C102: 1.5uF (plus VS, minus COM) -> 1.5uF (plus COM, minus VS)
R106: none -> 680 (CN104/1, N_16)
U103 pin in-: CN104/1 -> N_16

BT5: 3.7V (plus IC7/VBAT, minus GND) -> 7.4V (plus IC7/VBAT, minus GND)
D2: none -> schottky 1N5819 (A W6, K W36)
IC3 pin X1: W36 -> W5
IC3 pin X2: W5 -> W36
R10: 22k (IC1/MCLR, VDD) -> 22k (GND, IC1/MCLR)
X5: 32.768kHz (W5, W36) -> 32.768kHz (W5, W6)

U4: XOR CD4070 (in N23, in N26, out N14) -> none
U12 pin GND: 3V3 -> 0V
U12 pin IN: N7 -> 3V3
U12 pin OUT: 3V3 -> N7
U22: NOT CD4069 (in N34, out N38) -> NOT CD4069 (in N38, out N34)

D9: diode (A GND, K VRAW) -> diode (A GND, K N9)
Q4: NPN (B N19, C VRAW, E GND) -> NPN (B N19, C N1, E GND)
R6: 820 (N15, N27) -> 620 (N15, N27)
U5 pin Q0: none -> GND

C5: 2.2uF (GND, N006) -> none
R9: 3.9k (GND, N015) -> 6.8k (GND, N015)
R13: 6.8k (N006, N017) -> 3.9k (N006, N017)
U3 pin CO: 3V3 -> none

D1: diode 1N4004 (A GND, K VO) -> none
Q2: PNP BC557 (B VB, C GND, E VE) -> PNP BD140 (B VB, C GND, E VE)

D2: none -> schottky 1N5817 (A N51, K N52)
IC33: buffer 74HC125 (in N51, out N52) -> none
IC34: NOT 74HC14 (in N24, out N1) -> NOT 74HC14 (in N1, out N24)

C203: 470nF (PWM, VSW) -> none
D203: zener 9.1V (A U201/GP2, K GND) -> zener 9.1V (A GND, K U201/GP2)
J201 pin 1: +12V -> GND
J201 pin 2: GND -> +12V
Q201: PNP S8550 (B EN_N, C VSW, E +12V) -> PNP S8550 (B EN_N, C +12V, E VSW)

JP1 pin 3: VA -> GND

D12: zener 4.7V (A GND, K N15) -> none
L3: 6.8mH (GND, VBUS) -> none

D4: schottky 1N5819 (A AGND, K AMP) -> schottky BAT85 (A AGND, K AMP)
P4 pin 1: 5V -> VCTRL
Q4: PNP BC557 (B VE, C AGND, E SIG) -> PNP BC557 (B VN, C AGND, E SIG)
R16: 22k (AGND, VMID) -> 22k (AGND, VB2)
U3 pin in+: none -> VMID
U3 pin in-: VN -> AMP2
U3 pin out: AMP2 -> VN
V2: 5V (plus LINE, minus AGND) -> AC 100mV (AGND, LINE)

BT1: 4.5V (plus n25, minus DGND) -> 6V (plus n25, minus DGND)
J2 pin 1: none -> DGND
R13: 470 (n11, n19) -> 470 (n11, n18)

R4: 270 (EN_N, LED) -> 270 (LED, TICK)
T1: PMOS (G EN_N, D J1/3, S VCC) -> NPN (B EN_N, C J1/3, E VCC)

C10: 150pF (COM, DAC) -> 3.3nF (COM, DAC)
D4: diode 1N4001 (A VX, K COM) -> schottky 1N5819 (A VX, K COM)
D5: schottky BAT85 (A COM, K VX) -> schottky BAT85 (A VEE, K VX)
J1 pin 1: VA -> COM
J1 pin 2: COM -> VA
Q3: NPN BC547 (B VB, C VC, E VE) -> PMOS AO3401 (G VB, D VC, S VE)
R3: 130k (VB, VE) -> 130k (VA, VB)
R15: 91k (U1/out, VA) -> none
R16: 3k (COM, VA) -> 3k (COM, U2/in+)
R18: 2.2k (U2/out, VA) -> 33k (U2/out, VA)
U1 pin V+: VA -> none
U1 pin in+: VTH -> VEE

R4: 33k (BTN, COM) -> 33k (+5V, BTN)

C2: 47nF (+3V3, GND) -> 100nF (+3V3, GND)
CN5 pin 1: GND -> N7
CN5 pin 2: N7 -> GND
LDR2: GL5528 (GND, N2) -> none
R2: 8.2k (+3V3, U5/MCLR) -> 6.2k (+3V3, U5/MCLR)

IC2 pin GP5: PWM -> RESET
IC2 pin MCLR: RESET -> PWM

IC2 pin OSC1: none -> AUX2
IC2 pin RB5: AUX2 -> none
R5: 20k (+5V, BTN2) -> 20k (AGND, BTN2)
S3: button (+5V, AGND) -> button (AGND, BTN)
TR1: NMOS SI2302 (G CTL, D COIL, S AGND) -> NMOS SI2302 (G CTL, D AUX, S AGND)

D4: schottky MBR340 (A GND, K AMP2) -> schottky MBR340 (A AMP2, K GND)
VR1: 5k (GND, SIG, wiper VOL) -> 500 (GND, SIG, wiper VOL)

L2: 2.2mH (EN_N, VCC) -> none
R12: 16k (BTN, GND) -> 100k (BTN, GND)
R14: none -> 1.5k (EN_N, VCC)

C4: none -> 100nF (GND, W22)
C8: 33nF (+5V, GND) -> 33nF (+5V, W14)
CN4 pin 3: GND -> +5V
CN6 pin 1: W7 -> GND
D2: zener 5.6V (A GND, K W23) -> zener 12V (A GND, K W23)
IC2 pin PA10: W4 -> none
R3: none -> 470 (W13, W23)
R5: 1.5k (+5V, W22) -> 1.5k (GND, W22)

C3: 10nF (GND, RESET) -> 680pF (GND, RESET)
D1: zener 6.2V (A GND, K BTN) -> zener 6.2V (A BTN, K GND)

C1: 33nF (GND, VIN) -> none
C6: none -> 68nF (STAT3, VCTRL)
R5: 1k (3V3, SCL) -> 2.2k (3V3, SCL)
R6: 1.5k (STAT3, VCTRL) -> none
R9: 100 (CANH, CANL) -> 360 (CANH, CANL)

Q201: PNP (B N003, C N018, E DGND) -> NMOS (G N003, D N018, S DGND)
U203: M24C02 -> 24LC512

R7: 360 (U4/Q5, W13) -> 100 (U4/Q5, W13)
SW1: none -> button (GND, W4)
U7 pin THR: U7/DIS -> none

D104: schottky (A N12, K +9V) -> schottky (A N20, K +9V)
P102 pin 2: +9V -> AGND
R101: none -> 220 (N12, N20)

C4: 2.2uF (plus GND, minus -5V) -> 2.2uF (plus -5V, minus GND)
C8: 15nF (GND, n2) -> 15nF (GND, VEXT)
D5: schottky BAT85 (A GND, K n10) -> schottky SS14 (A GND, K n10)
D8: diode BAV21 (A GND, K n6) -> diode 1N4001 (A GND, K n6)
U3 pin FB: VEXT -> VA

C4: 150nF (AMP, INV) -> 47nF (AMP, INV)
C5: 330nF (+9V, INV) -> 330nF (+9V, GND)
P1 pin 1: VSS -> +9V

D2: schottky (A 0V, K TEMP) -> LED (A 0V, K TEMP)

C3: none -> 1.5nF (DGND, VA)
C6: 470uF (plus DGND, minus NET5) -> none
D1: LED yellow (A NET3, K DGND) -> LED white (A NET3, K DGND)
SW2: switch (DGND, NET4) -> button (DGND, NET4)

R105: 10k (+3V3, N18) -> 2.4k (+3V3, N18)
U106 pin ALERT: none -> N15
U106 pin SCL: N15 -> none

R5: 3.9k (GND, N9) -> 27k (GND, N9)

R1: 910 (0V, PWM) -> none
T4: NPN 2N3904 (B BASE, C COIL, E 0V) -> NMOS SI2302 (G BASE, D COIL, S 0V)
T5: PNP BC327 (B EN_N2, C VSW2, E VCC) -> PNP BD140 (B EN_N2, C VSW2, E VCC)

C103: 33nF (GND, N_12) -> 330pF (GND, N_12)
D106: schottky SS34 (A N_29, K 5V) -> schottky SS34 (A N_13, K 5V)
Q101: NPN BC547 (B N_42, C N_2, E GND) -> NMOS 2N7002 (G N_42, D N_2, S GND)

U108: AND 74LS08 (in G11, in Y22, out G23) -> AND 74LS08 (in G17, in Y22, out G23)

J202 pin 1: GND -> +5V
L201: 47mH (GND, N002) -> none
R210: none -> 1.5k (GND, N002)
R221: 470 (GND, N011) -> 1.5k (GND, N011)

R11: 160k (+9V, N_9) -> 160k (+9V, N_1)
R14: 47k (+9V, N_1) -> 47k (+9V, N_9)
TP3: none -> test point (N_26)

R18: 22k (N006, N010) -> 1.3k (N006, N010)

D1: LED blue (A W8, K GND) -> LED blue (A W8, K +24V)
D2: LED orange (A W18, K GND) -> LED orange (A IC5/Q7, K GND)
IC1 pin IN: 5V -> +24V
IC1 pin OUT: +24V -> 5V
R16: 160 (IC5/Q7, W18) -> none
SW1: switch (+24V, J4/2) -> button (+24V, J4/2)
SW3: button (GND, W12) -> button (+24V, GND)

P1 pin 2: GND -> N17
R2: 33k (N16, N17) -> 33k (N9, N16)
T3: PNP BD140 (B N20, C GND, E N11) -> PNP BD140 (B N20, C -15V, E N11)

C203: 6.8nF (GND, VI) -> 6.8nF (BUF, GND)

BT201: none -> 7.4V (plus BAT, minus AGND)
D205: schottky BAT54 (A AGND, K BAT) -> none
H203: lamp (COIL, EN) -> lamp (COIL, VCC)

#####

- PROBLEM
Only the lines from the one containing "D104: schottky (A" through the one containing "D1: LED yellow" are to be retyped, both boundary lines included, with no other material.

- SOLUTION
D104: schottky (A N12, K +9V) -> schottky (A N20, K +9V)
P102 pin 2: +9V -> AGND
R101: none -> 220 (N12, N20)

C4: 2.2uF (plus GND, minus -5V) -> 2.2uF (plus -5V, minus GND)
C8: 15nF (GND, n2) -> 15nF (GND, VEXT)
D5: schottky BAT85 (A GND, K n10) -> schottky SS14 (A GND, K n10)
D8: diode BAV21 (A GND, K n6) -> diode 1N4001 (A GND, K n6)
U3 pin FB: VEXT -> VA

C4: 150nF (AMP, INV) -> 47nF (AMP, INV)
C5: 330nF (+9V, INV) -> 330nF (+9V, GND)
P1 pin 1: VSS -> +9V

D2: schottky (A 0V, K TEMP) -> LED (A 0V, K TEMP)

C3: none -> 1.5nF (DGND, VA)
C6: 470uF (plus DGND, minus NET5) -> none
D1: LED yellow (A NET3, K DGND) -> LED white (A NET3, K DGND)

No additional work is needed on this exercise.